---------- Records supplied

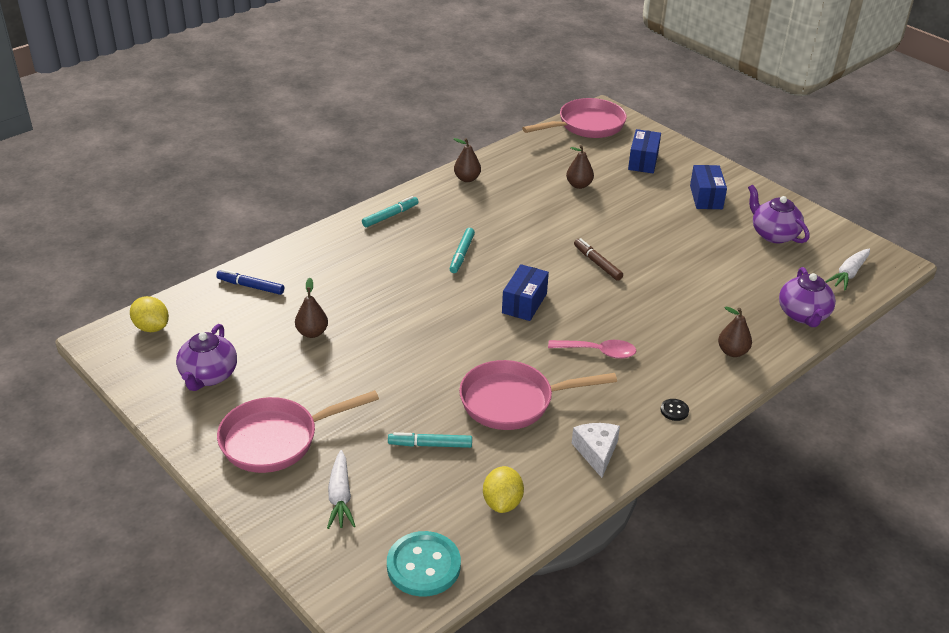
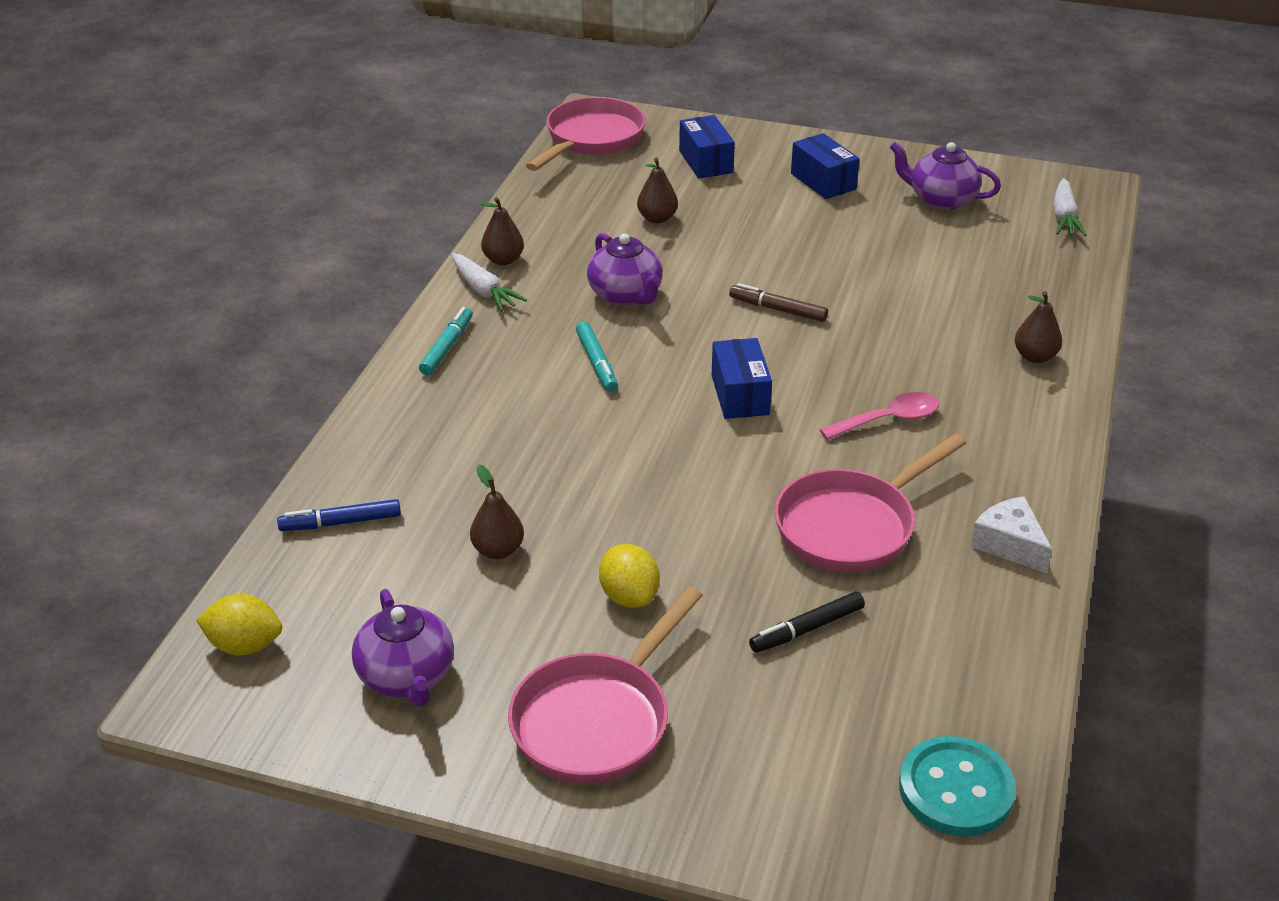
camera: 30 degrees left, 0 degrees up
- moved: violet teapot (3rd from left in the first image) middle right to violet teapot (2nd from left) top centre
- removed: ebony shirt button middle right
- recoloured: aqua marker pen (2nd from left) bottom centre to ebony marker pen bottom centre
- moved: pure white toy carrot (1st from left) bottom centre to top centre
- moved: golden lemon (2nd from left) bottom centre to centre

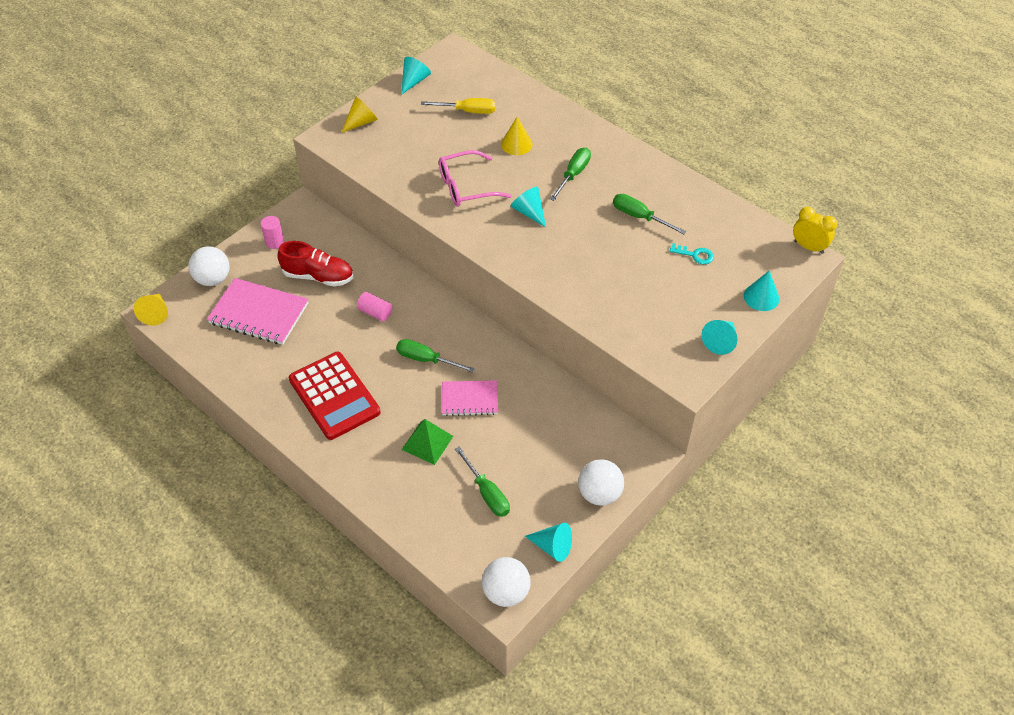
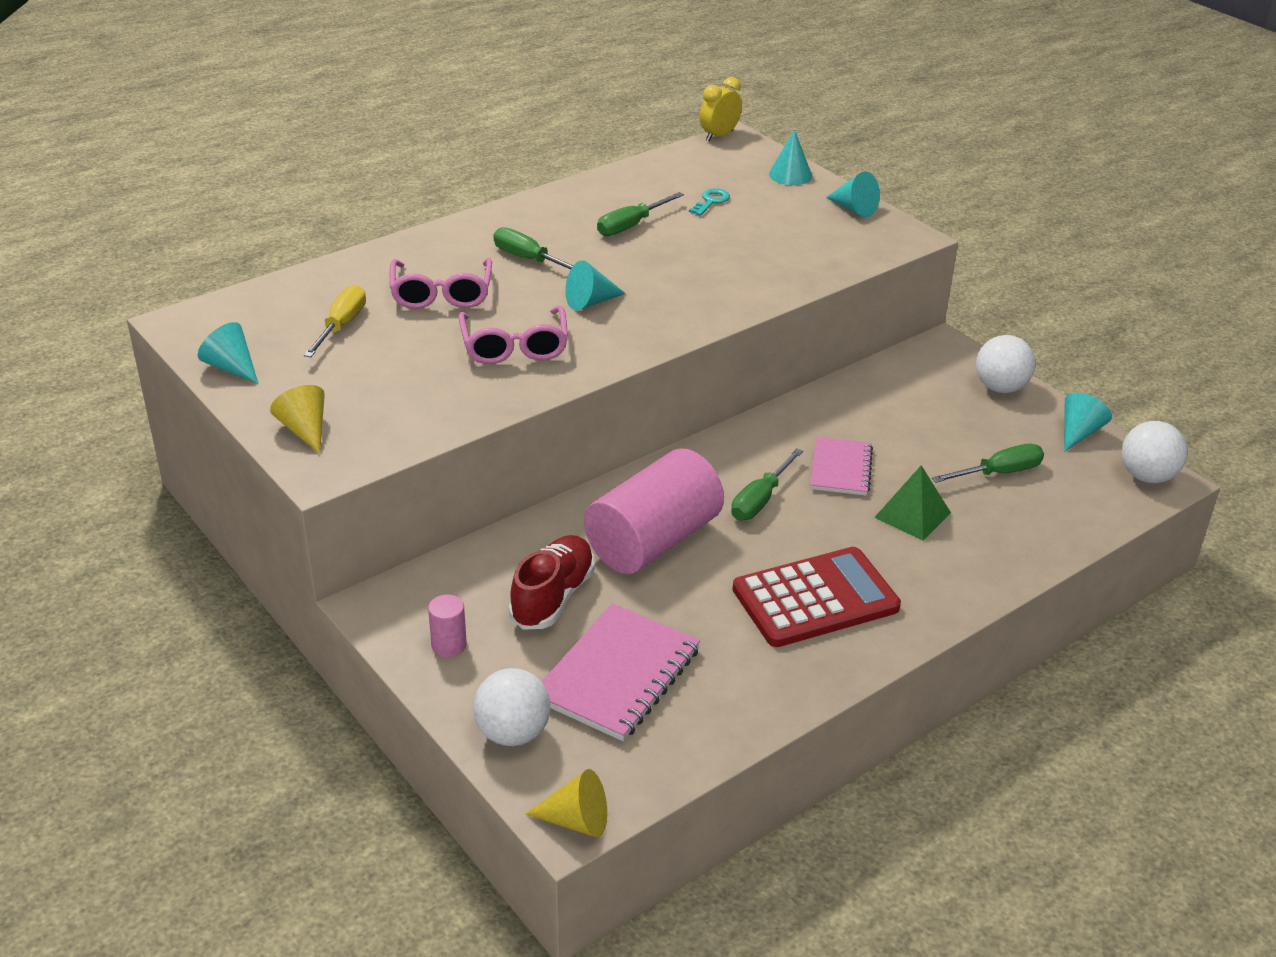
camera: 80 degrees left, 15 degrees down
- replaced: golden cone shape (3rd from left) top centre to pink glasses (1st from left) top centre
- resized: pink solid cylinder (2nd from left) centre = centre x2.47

--------------------

> _Work required_
Find the lines above that contain "ebony" and give their count, with nothing added.

> _Response below_
2